Records from a data source:

%%

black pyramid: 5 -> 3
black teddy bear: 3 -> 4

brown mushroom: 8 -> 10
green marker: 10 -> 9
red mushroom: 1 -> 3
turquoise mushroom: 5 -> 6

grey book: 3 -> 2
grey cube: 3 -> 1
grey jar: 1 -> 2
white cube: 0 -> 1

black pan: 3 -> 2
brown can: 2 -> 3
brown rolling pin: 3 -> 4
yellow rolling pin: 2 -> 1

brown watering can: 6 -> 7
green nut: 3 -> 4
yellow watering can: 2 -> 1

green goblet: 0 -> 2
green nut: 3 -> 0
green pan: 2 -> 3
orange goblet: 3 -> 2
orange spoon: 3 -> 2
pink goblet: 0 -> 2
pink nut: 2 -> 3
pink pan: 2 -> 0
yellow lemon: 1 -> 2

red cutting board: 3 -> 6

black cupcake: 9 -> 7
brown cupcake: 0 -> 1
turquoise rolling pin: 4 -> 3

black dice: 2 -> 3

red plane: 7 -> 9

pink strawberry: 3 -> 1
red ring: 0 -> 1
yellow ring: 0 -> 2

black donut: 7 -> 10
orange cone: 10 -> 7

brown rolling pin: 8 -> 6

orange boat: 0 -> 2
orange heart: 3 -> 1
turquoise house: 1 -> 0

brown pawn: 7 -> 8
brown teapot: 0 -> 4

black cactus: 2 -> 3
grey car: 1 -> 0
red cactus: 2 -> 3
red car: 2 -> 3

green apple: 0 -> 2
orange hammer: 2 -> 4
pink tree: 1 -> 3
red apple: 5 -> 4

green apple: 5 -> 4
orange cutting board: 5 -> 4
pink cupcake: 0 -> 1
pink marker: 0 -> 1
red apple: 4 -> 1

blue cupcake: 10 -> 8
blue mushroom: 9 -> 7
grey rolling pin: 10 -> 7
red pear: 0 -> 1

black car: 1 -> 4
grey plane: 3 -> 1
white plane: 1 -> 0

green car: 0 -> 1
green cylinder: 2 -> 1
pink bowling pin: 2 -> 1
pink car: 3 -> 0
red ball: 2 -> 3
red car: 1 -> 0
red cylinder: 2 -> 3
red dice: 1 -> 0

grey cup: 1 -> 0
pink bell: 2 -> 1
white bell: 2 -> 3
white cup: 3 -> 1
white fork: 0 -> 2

%%

## What the task asks
The lines from the first of the entries through the line holding "blue mushroom: 9 -> 7" are to be restated word for word, and no others.

## Task response
black pyramid: 5 -> 3
black teddy bear: 3 -> 4

brown mushroom: 8 -> 10
green marker: 10 -> 9
red mushroom: 1 -> 3
turquoise mushroom: 5 -> 6

grey book: 3 -> 2
grey cube: 3 -> 1
grey jar: 1 -> 2
white cube: 0 -> 1

black pan: 3 -> 2
brown can: 2 -> 3
brown rolling pin: 3 -> 4
yellow rolling pin: 2 -> 1

brown watering can: 6 -> 7
green nut: 3 -> 4
yellow watering can: 2 -> 1

green goblet: 0 -> 2
green nut: 3 -> 0
green pan: 2 -> 3
orange goblet: 3 -> 2
orange spoon: 3 -> 2
pink goblet: 0 -> 2
pink nut: 2 -> 3
pink pan: 2 -> 0
yellow lemon: 1 -> 2

red cutting board: 3 -> 6

black cupcake: 9 -> 7
brown cupcake: 0 -> 1
turquoise rolling pin: 4 -> 3

black dice: 2 -> 3

red plane: 7 -> 9

pink strawberry: 3 -> 1
red ring: 0 -> 1
yellow ring: 0 -> 2

black donut: 7 -> 10
orange cone: 10 -> 7

brown rolling pin: 8 -> 6

orange boat: 0 -> 2
orange heart: 3 -> 1
turquoise house: 1 -> 0

brown pawn: 7 -> 8
brown teapot: 0 -> 4

black cactus: 2 -> 3
grey car: 1 -> 0
red cactus: 2 -> 3
red car: 2 -> 3

green apple: 0 -> 2
orange hammer: 2 -> 4
pink tree: 1 -> 3
red apple: 5 -> 4

green apple: 5 -> 4
orange cutting board: 5 -> 4
pink cupcake: 0 -> 1
pink marker: 0 -> 1
red apple: 4 -> 1

blue cupcake: 10 -> 8
blue mushroom: 9 -> 7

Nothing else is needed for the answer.